Given information
====

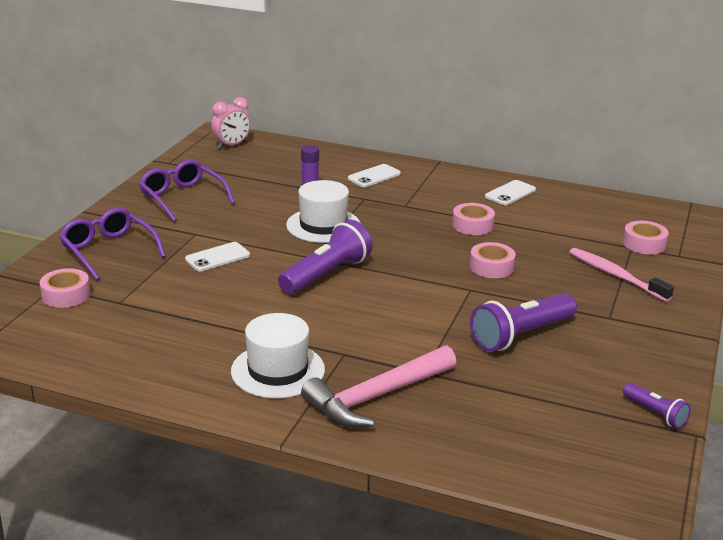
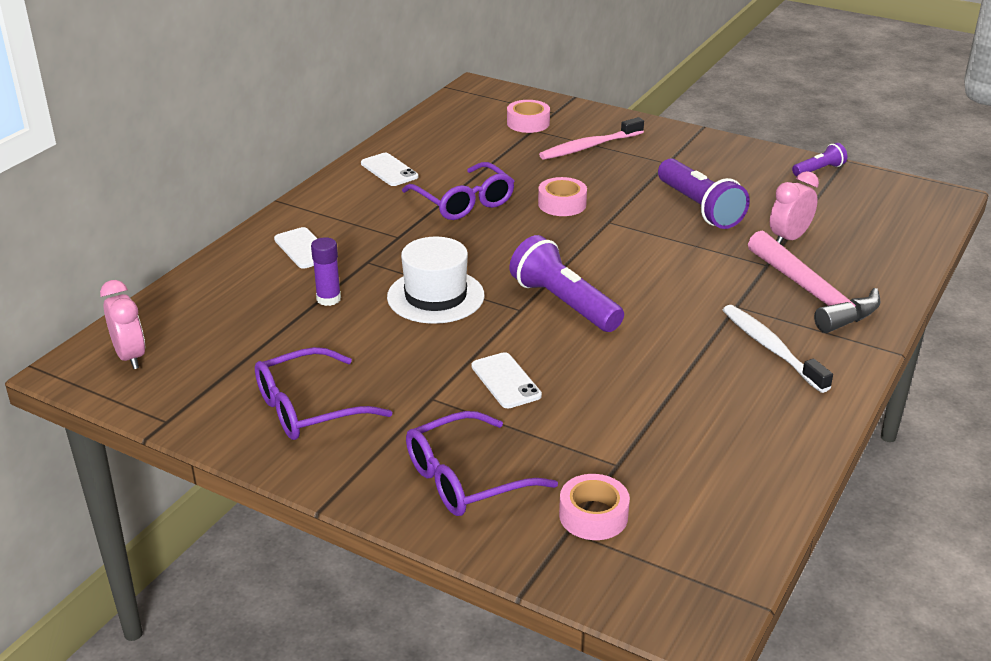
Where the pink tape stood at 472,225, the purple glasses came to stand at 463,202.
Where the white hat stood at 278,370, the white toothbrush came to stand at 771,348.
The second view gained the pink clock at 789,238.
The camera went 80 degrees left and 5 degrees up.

====

Assignment
The data must come back word for word, with every picture removed.

Task response
Where the pink tape stood at 472,225, the purple glasses came to stand at 463,202.
Where the white hat stood at 278,370, the white toothbrush came to stand at 771,348.
The second view gained the pink clock at 789,238.
The camera went 80 degrees left and 5 degrees up.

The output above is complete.